Source data:
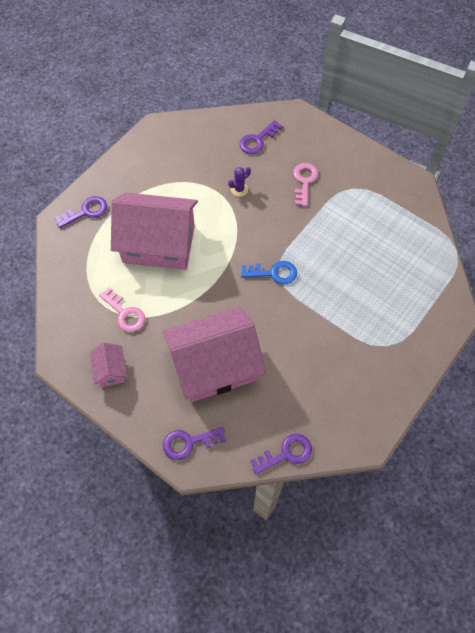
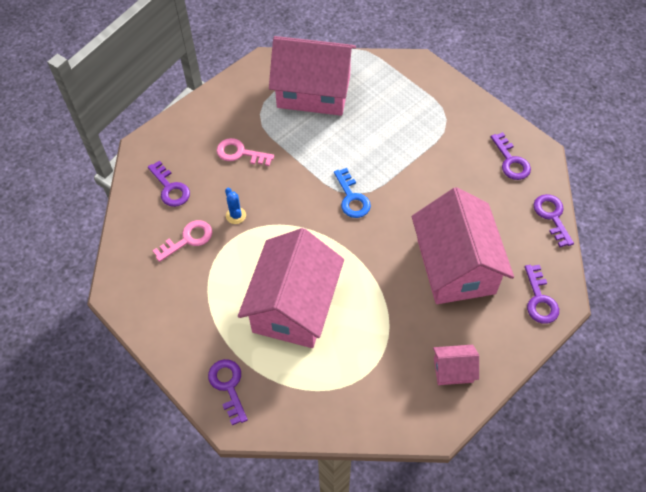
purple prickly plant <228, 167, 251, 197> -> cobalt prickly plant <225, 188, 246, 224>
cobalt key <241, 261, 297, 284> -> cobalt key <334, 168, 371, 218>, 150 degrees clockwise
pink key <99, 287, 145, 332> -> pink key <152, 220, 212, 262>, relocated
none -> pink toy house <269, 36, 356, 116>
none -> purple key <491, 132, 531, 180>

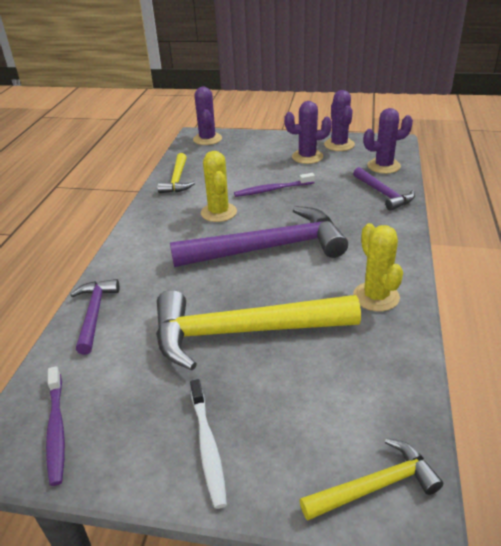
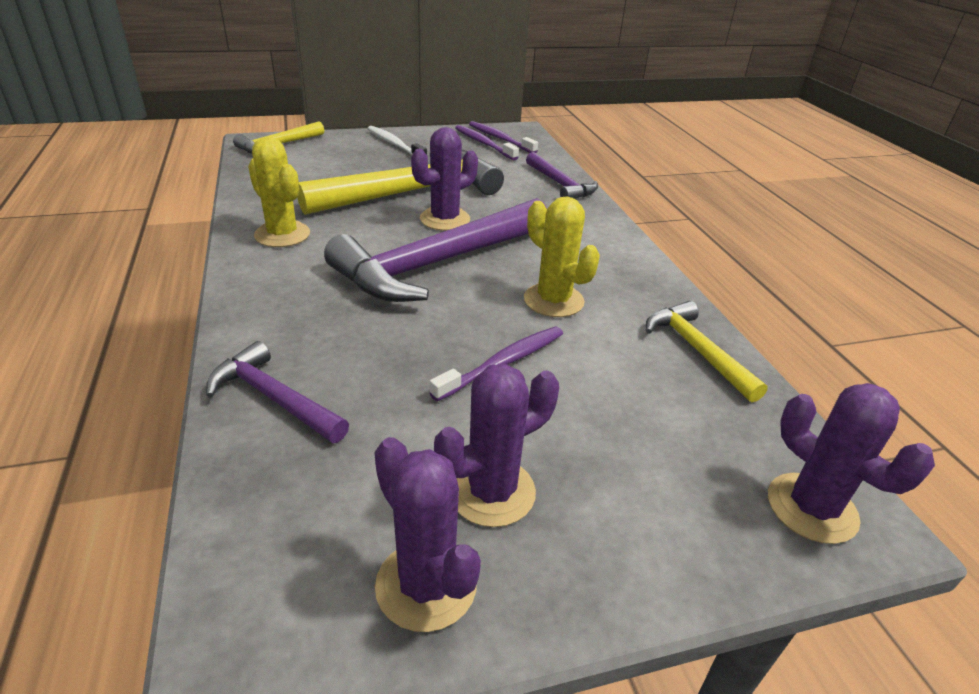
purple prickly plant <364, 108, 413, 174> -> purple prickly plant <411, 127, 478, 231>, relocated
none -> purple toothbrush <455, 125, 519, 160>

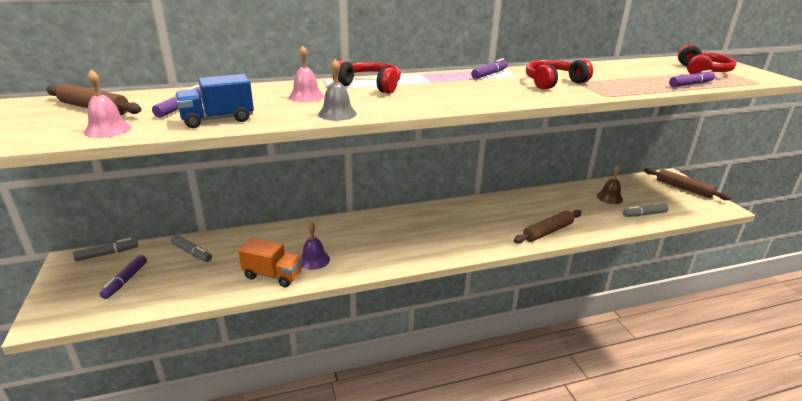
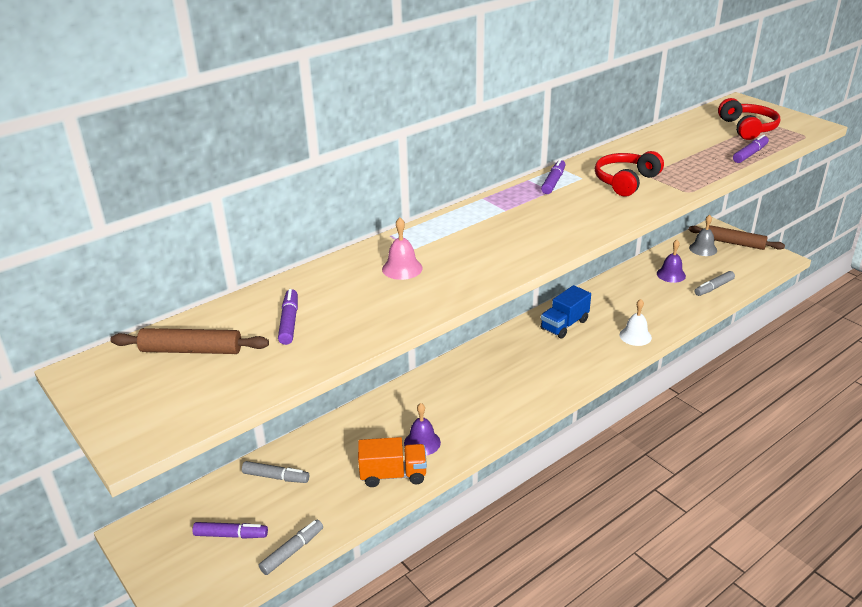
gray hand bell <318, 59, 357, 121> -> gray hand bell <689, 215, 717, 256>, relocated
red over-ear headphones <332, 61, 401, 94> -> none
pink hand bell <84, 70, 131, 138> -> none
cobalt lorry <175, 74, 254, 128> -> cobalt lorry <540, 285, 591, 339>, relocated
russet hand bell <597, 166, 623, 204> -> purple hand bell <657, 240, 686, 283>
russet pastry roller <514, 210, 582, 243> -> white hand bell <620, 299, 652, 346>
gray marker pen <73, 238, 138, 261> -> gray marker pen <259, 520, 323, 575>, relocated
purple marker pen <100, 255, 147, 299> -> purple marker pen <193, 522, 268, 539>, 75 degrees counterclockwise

---

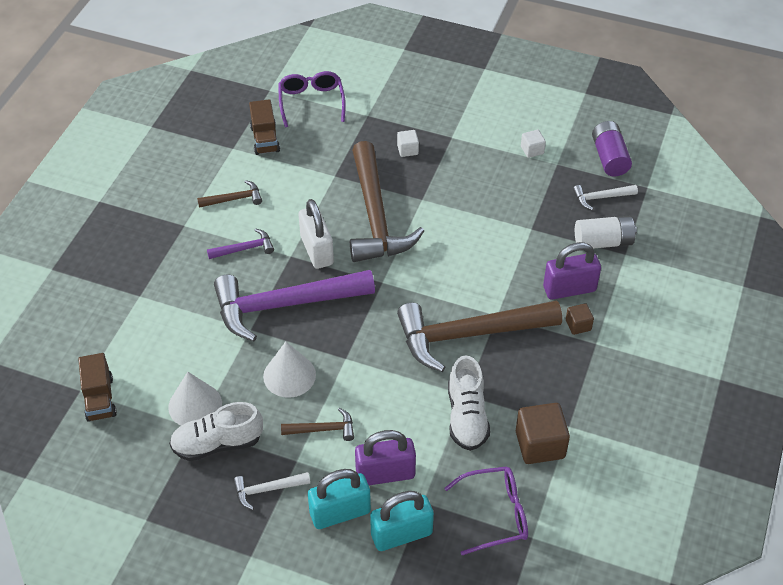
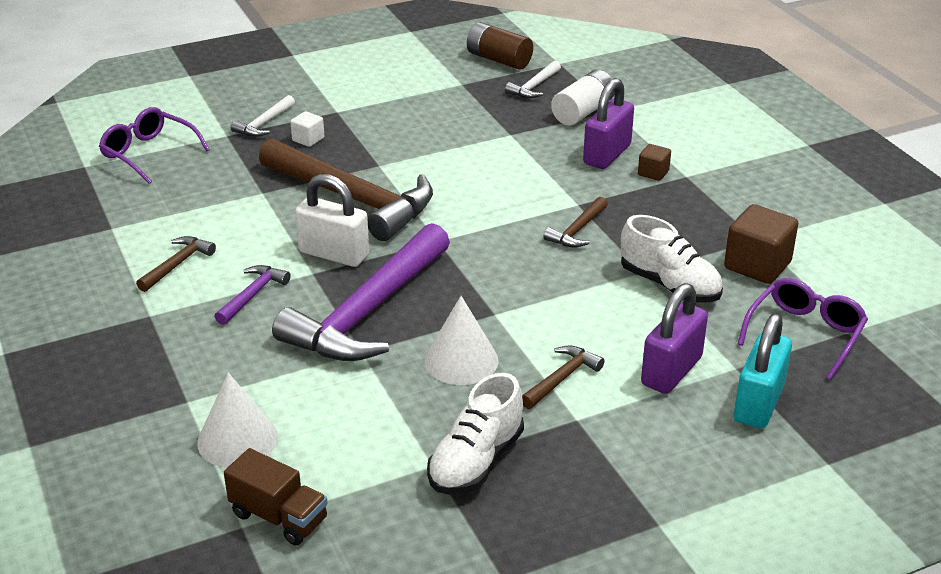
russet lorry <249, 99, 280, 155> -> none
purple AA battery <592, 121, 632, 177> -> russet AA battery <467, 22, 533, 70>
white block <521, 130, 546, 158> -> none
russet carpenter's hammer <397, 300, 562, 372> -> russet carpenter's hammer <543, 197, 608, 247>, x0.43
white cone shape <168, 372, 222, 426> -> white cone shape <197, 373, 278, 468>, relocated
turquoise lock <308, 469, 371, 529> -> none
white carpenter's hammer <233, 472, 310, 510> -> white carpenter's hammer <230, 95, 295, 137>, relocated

Exercise goal:
Exact copy, no pictures. Write out the lines in the entries above, starting with the line with "cobalt key <241, 261, 297, 284>" and going on through the line with "pink hand bell <84, 70, 131, 138> -> none", keeping both.

Solution to this exercise:
cobalt key <241, 261, 297, 284> -> cobalt key <334, 168, 371, 218>, 150 degrees clockwise
pink key <99, 287, 145, 332> -> pink key <152, 220, 212, 262>, relocated
none -> pink toy house <269, 36, 356, 116>
none -> purple key <491, 132, 531, 180>

purple prickly plant <364, 108, 413, 174> -> purple prickly plant <411, 127, 478, 231>, relocated
none -> purple toothbrush <455, 125, 519, 160>

gray hand bell <318, 59, 357, 121> -> gray hand bell <689, 215, 717, 256>, relocated
red over-ear headphones <332, 61, 401, 94> -> none
pink hand bell <84, 70, 131, 138> -> none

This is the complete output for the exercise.